**Given data**
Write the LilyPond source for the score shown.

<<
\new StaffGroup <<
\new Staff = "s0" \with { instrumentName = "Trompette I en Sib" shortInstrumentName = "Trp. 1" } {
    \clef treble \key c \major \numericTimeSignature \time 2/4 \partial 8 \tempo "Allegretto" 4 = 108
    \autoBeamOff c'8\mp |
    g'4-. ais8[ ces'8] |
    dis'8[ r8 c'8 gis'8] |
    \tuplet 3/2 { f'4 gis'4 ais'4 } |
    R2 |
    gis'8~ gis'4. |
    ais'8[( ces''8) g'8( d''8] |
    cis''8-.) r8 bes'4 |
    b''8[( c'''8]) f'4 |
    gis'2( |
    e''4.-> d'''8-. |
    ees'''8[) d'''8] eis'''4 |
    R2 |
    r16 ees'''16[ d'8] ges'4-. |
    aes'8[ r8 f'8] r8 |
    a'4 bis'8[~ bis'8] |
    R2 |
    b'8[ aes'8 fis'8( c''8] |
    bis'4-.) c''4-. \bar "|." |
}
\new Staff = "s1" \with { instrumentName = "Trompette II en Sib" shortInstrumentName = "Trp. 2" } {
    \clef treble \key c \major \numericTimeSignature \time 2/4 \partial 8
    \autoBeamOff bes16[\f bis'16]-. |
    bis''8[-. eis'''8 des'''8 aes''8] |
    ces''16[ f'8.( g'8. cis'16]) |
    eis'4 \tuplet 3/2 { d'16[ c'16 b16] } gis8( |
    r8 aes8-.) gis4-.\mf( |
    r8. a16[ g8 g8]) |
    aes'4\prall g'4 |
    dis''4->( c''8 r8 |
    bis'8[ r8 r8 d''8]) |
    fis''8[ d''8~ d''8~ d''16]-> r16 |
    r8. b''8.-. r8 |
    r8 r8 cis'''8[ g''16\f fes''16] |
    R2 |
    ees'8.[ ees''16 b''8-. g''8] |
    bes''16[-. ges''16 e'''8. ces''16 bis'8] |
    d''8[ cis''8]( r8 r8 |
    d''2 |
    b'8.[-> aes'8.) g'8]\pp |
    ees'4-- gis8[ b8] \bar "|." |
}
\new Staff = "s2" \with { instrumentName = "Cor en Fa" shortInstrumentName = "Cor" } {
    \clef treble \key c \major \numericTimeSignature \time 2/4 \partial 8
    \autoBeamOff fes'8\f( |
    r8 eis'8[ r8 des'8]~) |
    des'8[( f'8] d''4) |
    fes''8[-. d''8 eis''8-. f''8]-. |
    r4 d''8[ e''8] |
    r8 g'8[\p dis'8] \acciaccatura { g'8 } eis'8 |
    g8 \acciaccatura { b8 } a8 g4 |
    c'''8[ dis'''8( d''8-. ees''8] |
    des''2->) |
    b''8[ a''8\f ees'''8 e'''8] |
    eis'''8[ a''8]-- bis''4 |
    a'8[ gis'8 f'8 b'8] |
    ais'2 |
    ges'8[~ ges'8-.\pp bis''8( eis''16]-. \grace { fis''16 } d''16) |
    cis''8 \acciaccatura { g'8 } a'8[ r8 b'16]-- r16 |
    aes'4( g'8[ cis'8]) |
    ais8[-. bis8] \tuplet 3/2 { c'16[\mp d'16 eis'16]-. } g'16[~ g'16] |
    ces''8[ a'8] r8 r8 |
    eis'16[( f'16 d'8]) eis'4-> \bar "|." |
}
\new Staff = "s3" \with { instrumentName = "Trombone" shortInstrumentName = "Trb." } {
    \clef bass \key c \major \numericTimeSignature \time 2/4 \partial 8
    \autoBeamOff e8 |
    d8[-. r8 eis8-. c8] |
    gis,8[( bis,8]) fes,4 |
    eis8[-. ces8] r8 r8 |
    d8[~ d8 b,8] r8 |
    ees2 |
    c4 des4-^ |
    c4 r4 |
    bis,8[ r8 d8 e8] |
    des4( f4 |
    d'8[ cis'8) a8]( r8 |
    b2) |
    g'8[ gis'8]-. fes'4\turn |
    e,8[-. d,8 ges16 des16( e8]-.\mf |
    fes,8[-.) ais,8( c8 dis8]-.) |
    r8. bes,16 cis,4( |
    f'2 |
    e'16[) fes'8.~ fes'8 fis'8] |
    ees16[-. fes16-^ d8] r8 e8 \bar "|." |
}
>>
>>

**Set problem**
Pick out every line in the rows above that contains the string "partial", including lines where it appears as part of a longer word. Letter case matters.

**The result**
    \clef treble \key c \major \numericTimeSignature \time 2/4 \partial 8 \tempo "Allegretto" 4 = 108
    \clef treble \key c \major \numericTimeSignature \time 2/4 \partial 8
    \clef treble \key c \major \numericTimeSignature \time 2/4 \partial 8
    \clef bass \key c \major \numericTimeSignature \time 2/4 \partial 8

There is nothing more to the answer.